(Records shown):
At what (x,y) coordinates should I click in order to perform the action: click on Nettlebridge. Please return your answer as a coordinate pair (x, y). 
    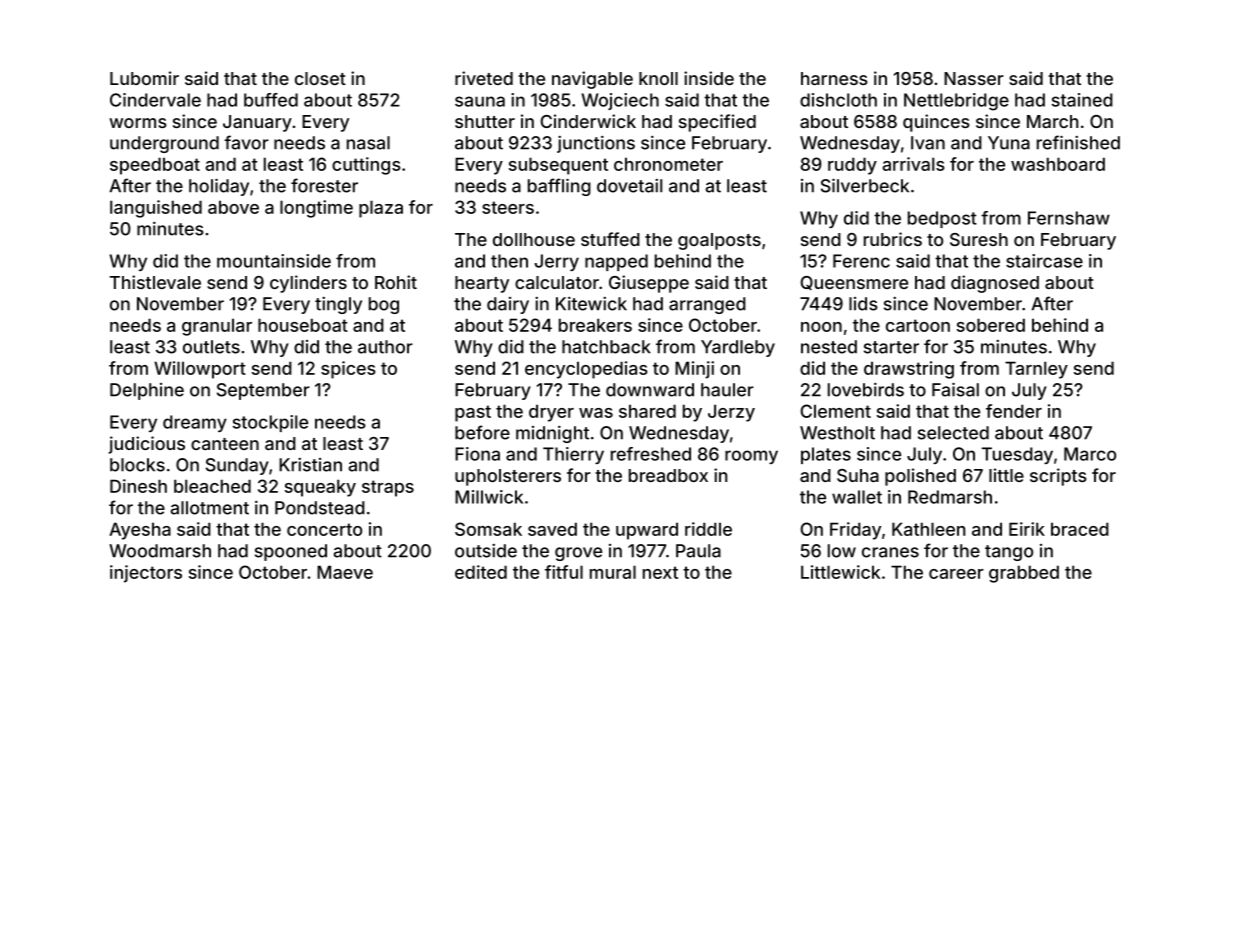
    Looking at the image, I should click on (956, 102).
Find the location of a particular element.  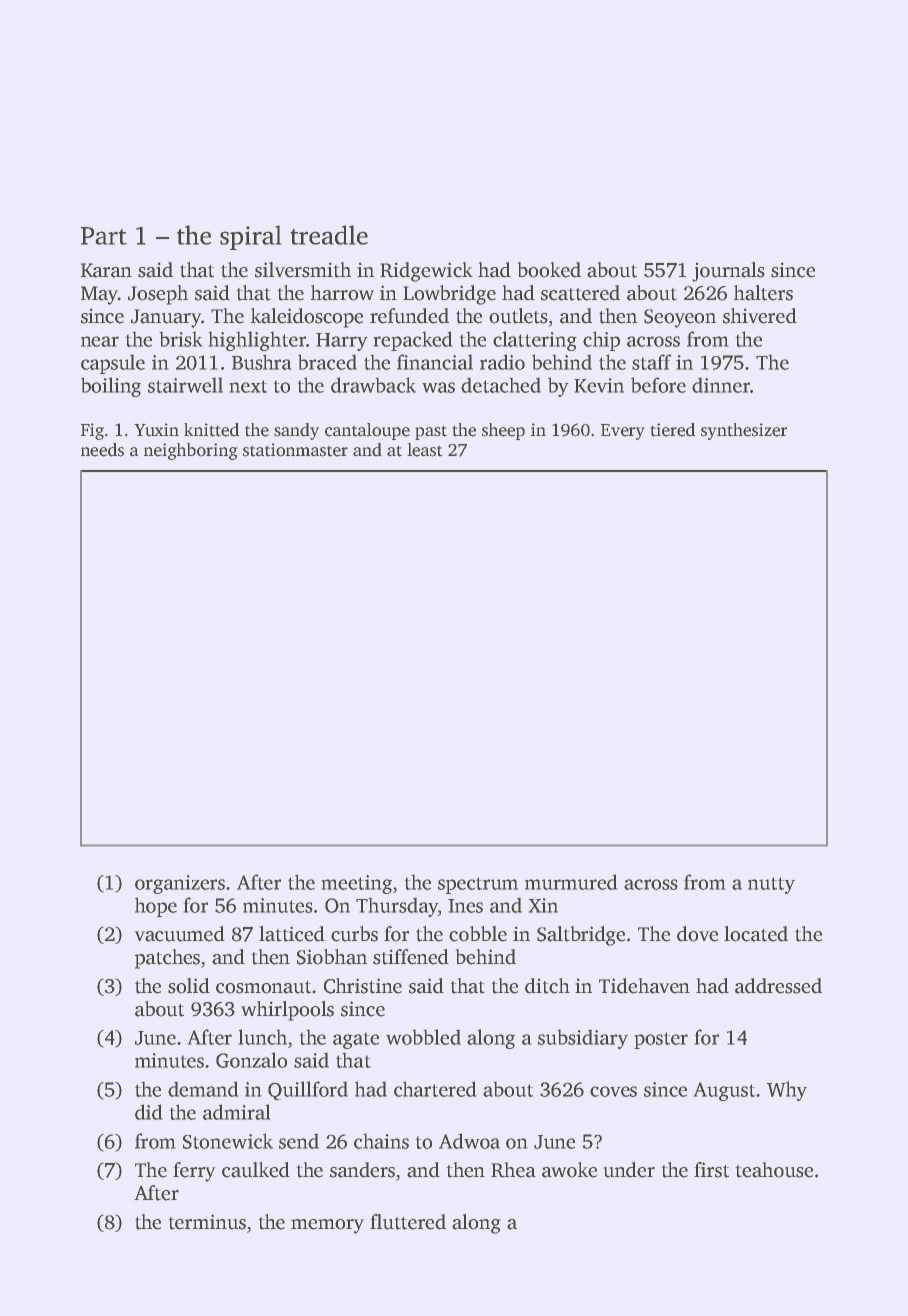

murmured is located at coordinates (571, 882).
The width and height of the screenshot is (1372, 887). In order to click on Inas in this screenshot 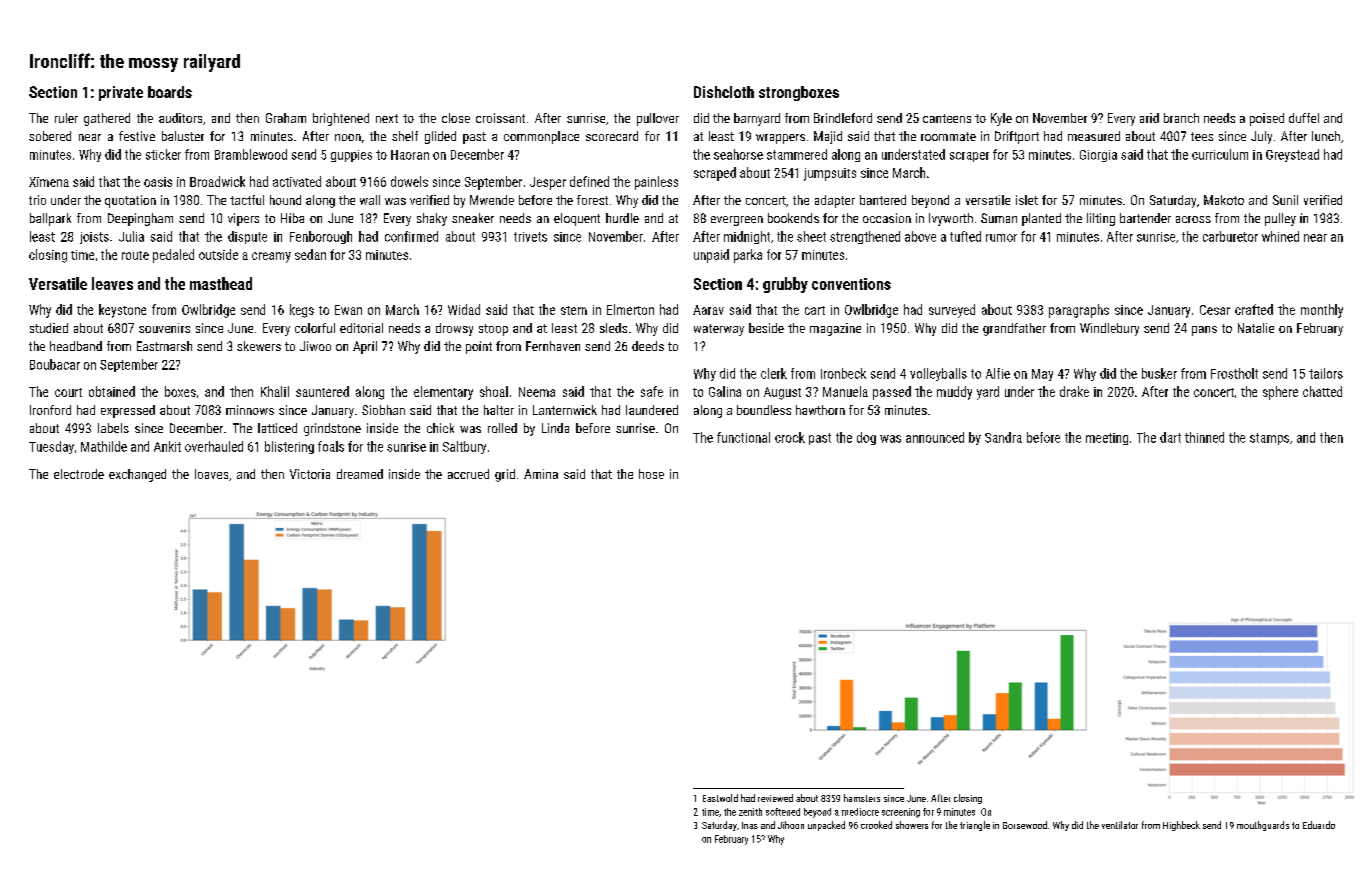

(Requirement): Please lay out every line of the entries above as a numbered list, skipping blank lines and omitting the pictures.

(Solution for this problem):
1. At what (x,y) coordinates should I click in order to perform the action: click on Nettlebridge. Please return your answer as a coordinate pair (x, y). 
2.     Looking at the image, I should click on (956, 102).
3. Find the location of a particular element.  
4. murmured is located at coordinates (571, 882).
5. The width and height of the screenshot is (1372, 887). In order to click on Inas in this screenshot 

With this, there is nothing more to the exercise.